## Assignment
Reproduce, exactly and only, the lines of the data that follows from the one containing "black star: moved" down to the one containing "purple semicircle: rotated", without pictures.

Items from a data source
========================================
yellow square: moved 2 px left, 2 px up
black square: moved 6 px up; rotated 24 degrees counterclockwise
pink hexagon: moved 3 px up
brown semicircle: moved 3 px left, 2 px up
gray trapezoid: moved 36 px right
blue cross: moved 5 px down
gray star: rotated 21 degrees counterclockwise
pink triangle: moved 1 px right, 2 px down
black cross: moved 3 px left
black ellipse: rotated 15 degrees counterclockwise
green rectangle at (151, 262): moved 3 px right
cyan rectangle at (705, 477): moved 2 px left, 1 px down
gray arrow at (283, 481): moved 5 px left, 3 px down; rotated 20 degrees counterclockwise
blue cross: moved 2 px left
========================================
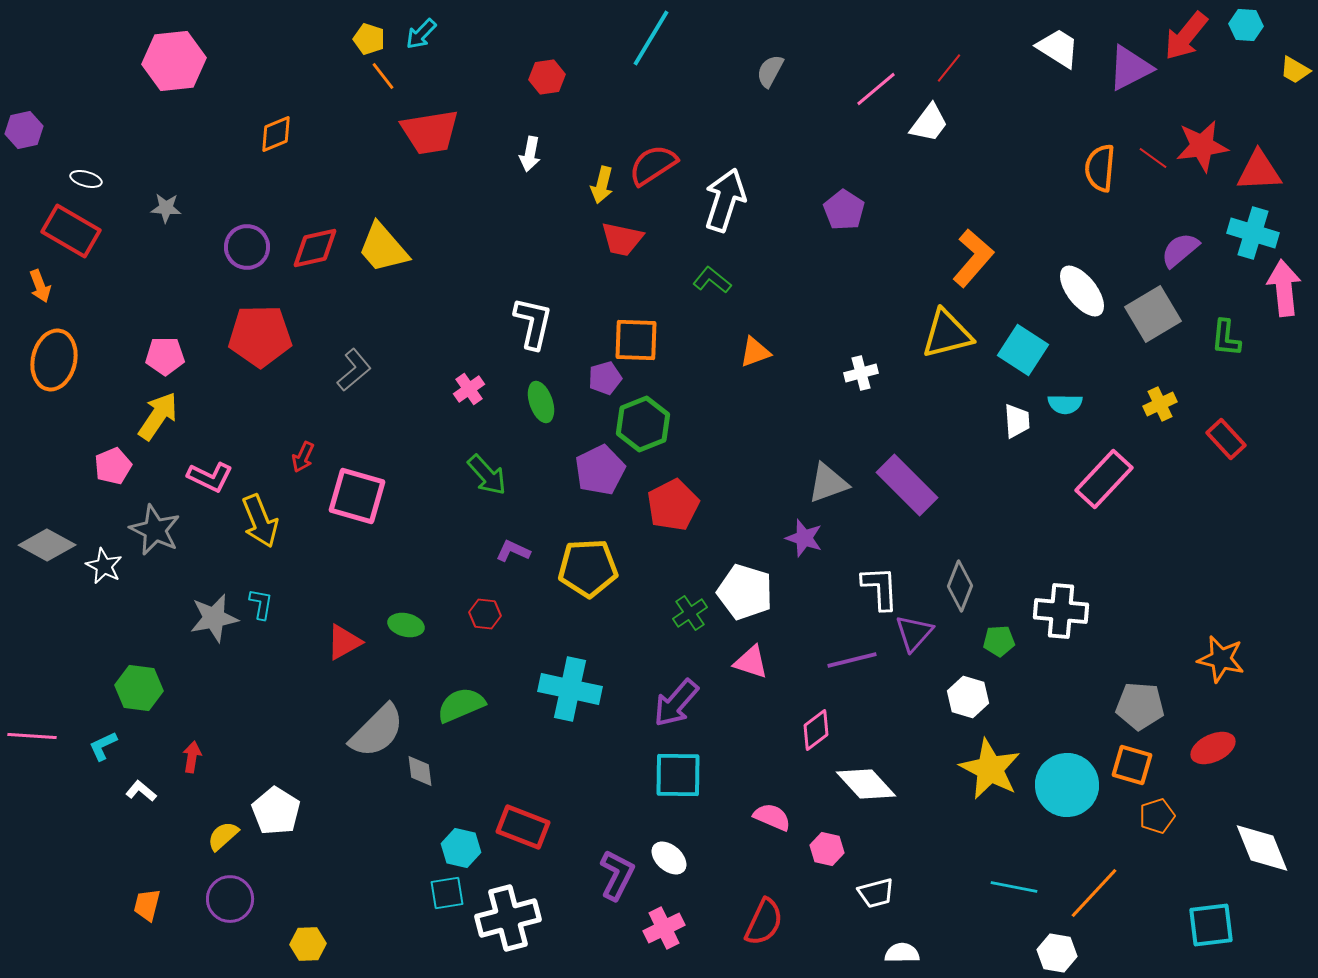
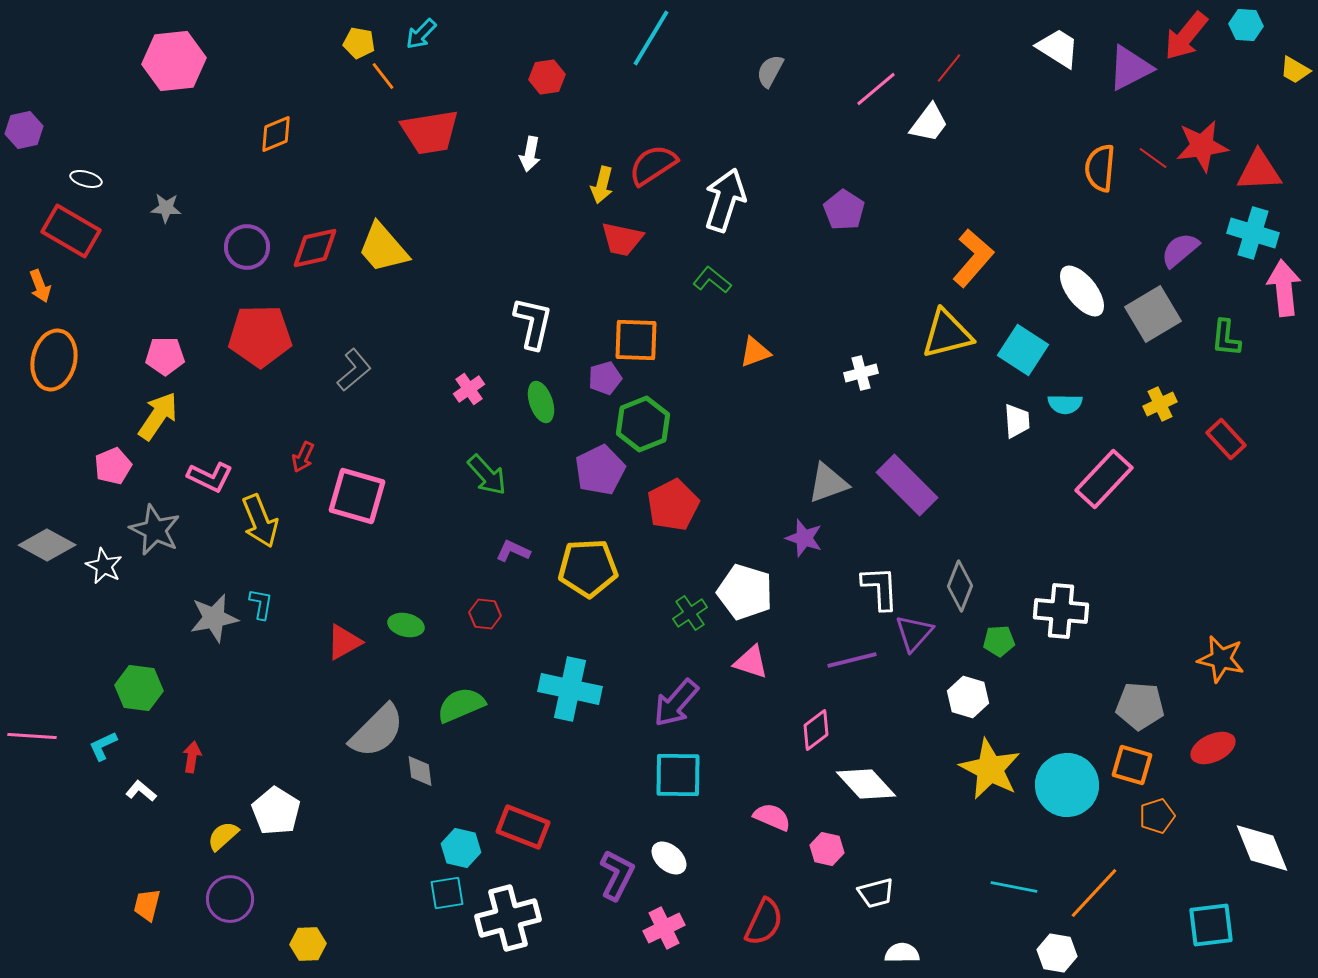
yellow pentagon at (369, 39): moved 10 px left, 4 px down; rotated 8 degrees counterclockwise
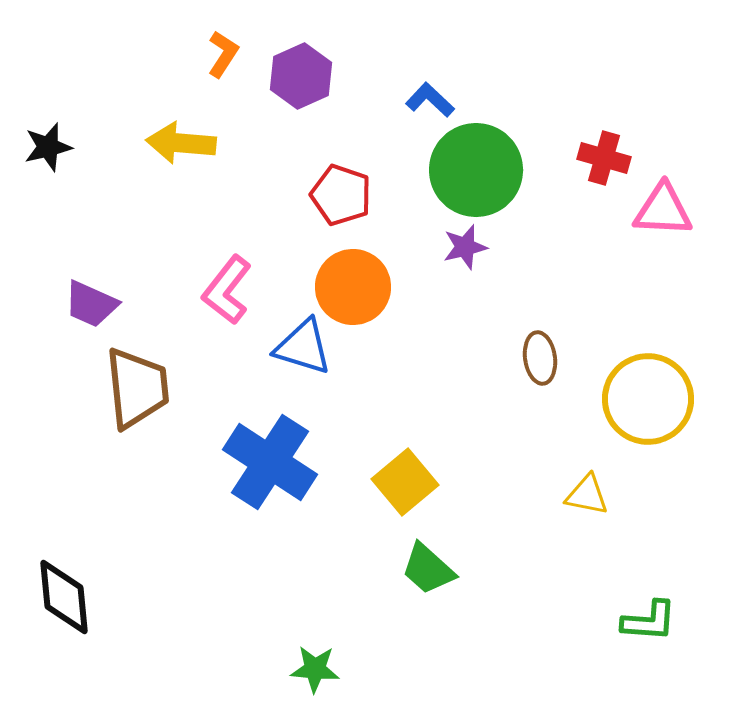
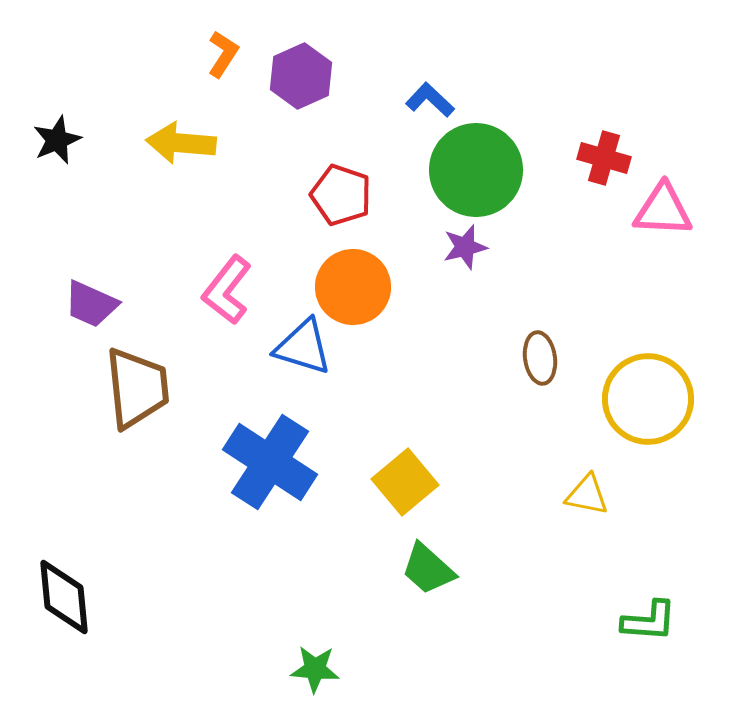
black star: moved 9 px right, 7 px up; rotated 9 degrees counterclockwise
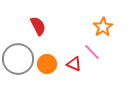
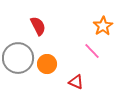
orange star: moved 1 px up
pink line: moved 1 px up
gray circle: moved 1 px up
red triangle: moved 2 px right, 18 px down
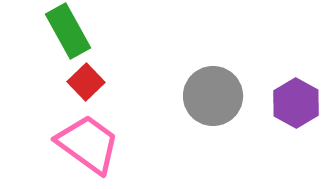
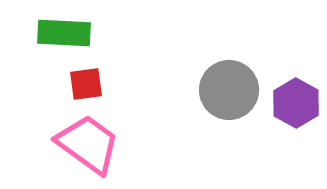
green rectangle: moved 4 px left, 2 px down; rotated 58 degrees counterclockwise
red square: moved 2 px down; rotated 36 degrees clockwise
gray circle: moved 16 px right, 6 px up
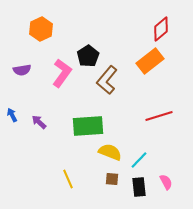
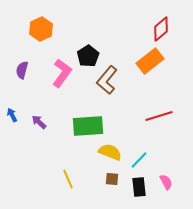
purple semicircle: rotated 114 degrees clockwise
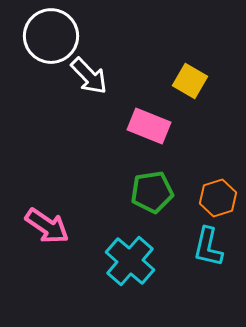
========================================
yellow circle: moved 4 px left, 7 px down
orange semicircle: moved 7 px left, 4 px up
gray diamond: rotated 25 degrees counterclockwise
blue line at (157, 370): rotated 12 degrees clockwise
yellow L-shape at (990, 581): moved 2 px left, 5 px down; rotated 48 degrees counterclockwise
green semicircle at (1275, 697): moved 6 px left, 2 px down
========================================
## Response to the task
black star: moved 9 px right, 7 px up; rotated 9 degrees counterclockwise
orange star: moved 1 px up
pink line: moved 1 px up
gray circle: moved 1 px up
red triangle: moved 2 px right, 18 px down
green rectangle: moved 4 px left, 2 px down; rotated 58 degrees counterclockwise
red square: moved 2 px down; rotated 36 degrees clockwise
gray circle: moved 16 px right, 6 px up
purple semicircle: rotated 114 degrees clockwise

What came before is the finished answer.